Would you write out every record that follows exactly, with the pictures left out?

......

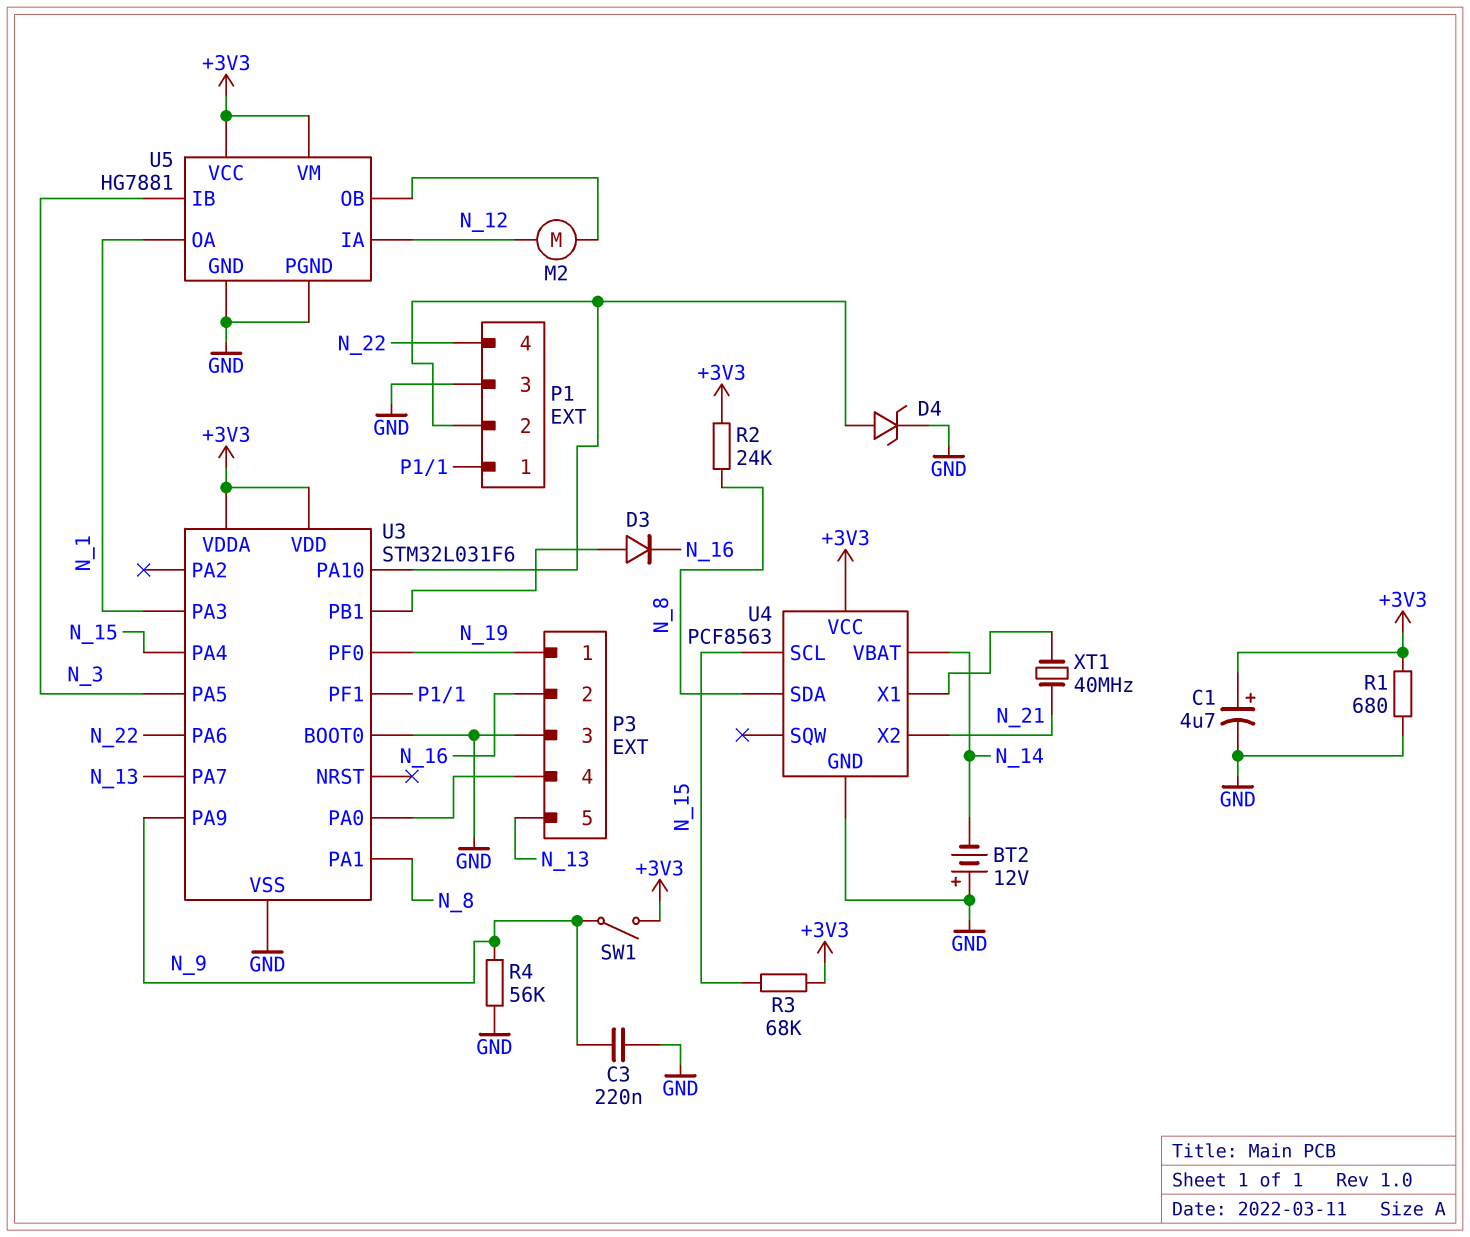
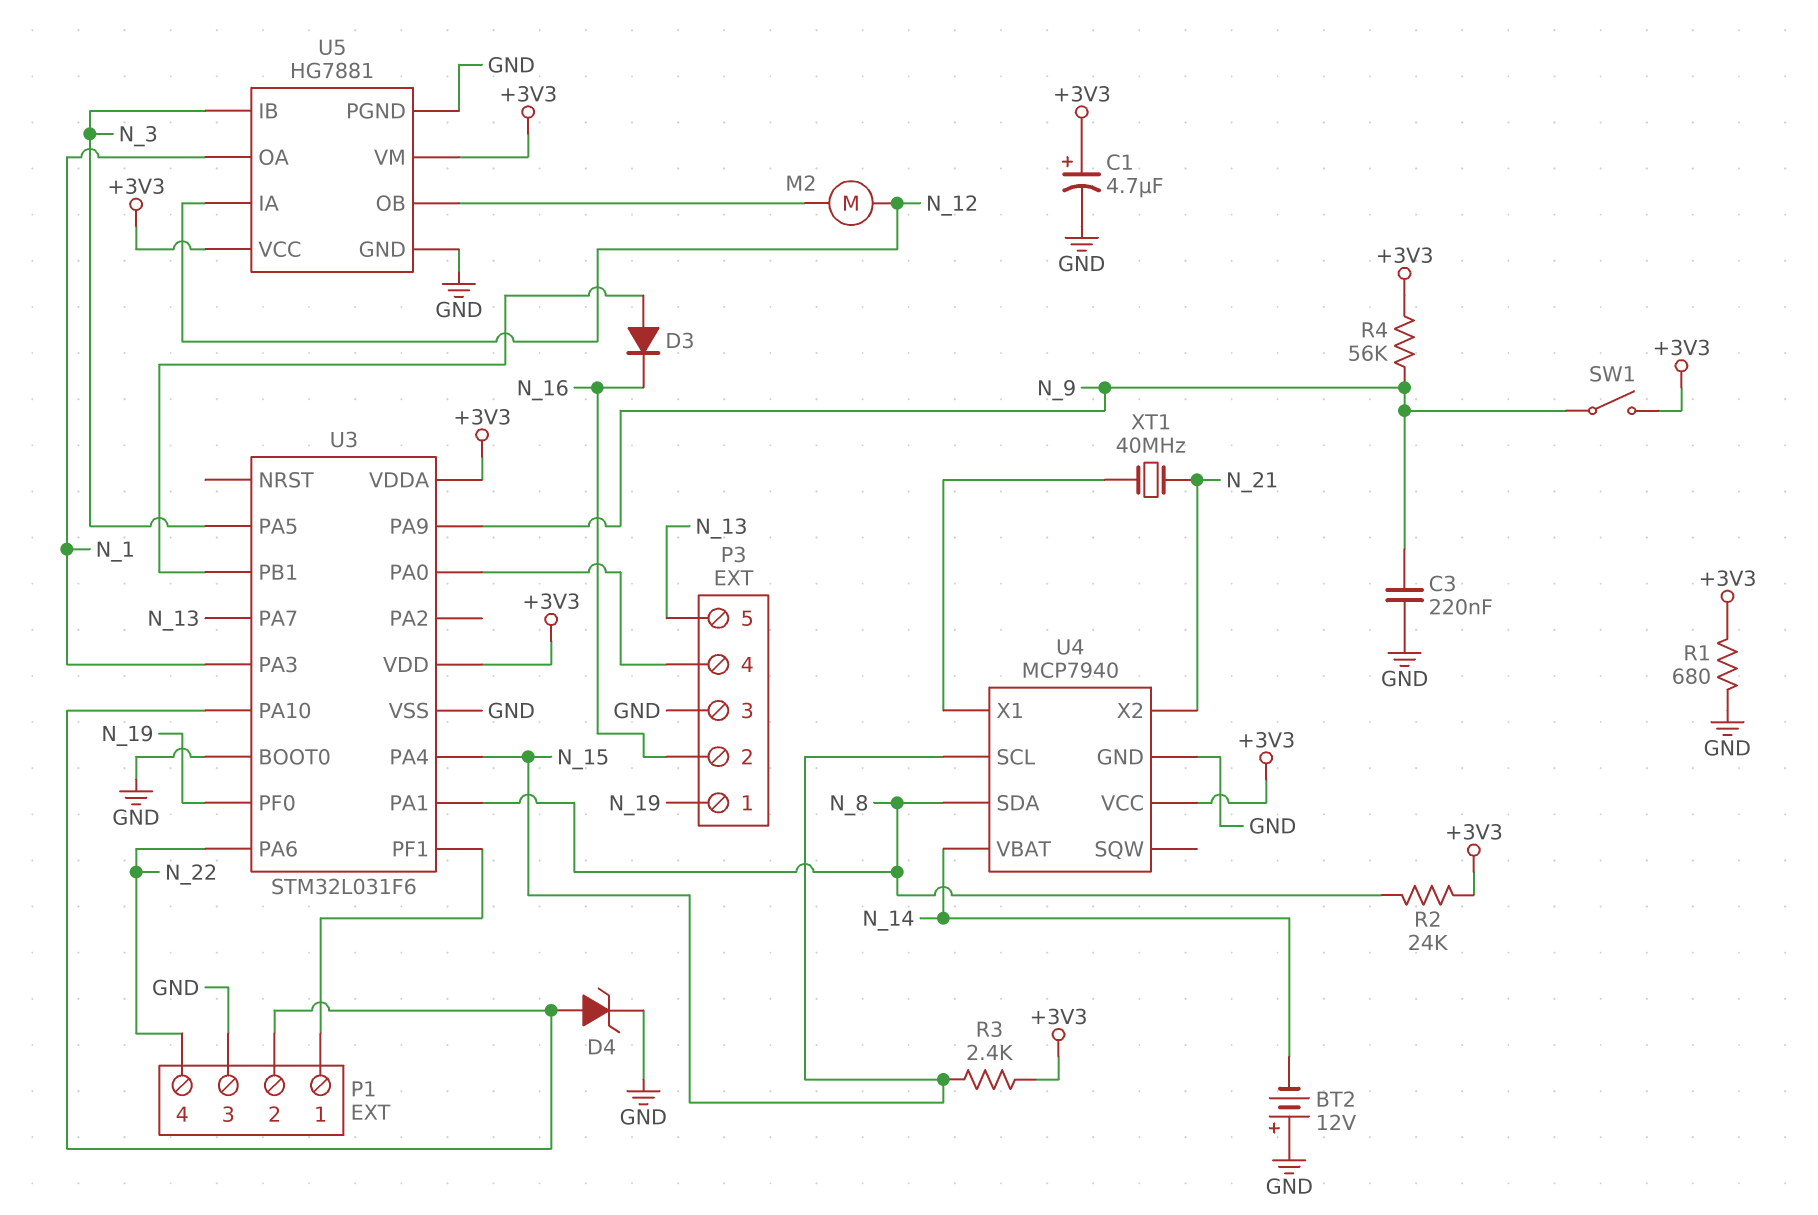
R3: 68k (+3V3, N_15) -> 2.4k (+3V3, N_15)
R4: 56k (GND, N_9) -> 56k (+3V3, N_9)
U4: PCF8563 -> MCP7940

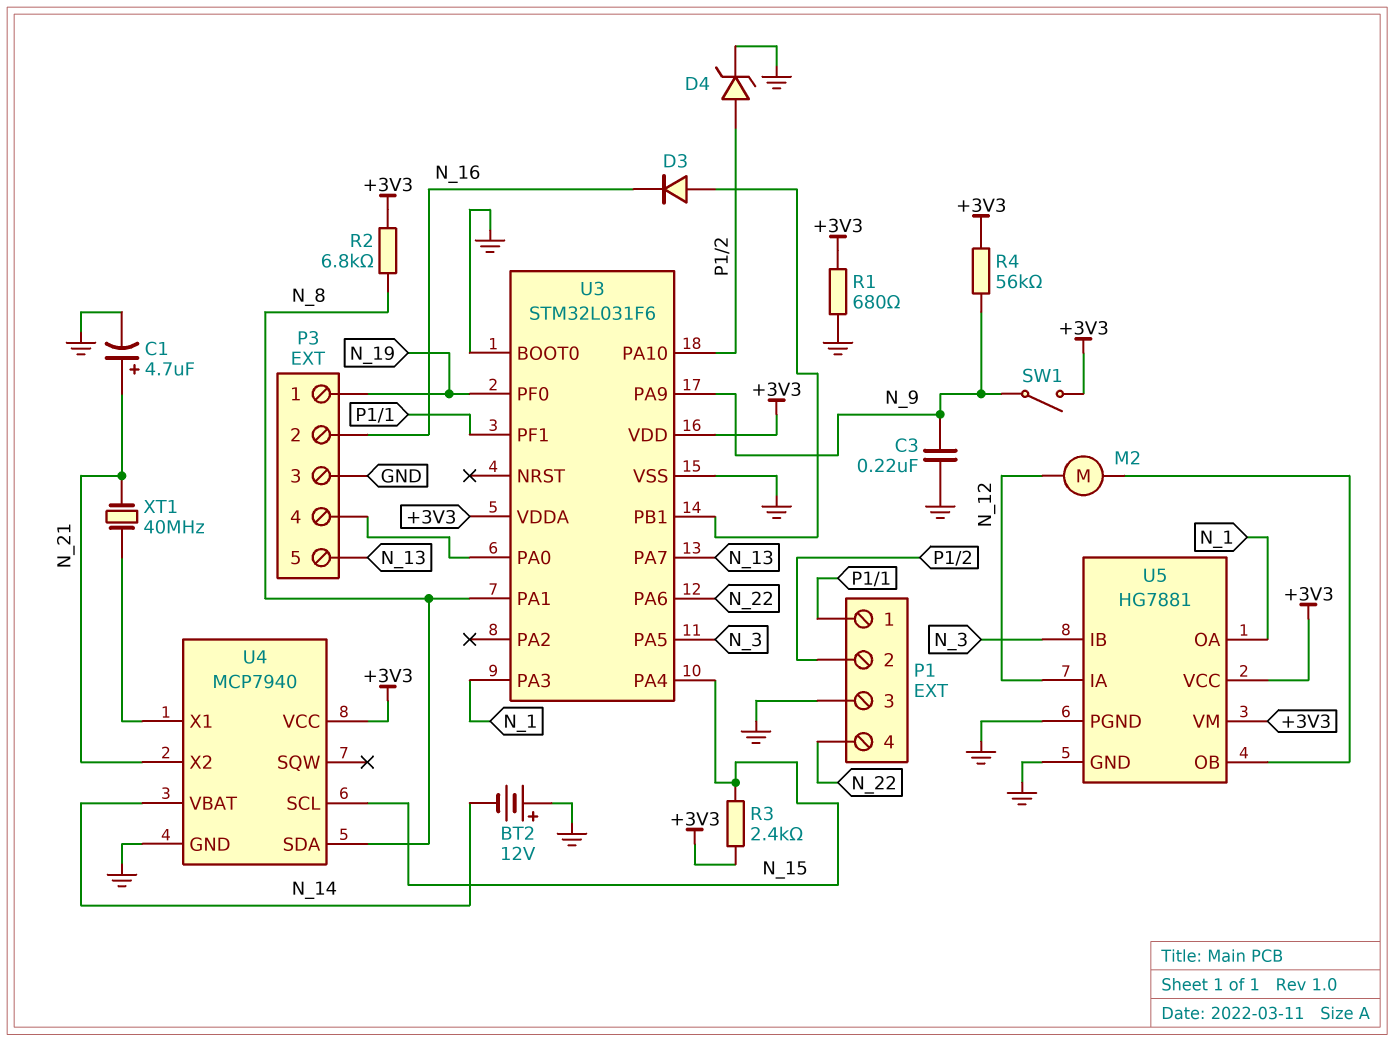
C1: 4.7uF (plus +3V3, minus GND) -> 4.7uF (plus N_21, minus GND)
R2: 24k (+3V3, N_8) -> 6.8k (+3V3, N_8)

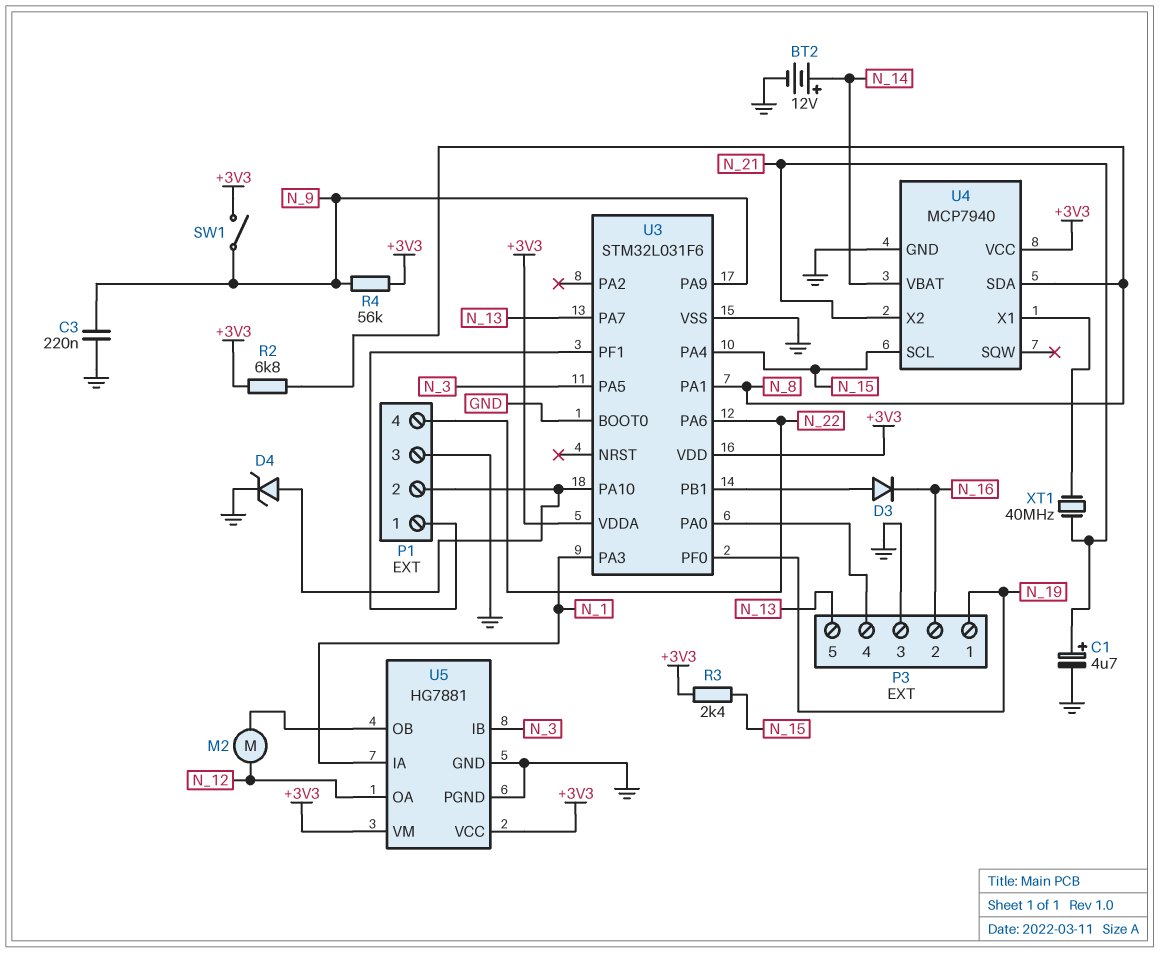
BT2: 12V (plus GND, minus N_14) -> 12V (plus N_14, minus GND)
R1: 680 (+3V3, GND) -> none
U5 pin IA: N_12 -> N_1
U5 pin OA: N_1 -> N_12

......

- ANSWER FOR THIS EXERCISE:
R3: 68k (+3V3, N_15) -> 2.4k (+3V3, N_15)
R4: 56k (GND, N_9) -> 56k (+3V3, N_9)
U4: PCF8563 -> MCP7940

C1: 4.7uF (plus +3V3, minus GND) -> 4.7uF (plus N_21, minus GND)
R2: 24k (+3V3, N_8) -> 6.8k (+3V3, N_8)

BT2: 12V (plus GND, minus N_14) -> 12V (plus N_14, minus GND)
R1: 680 (+3V3, GND) -> none
U5 pin IA: N_12 -> N_1
U5 pin OA: N_1 -> N_12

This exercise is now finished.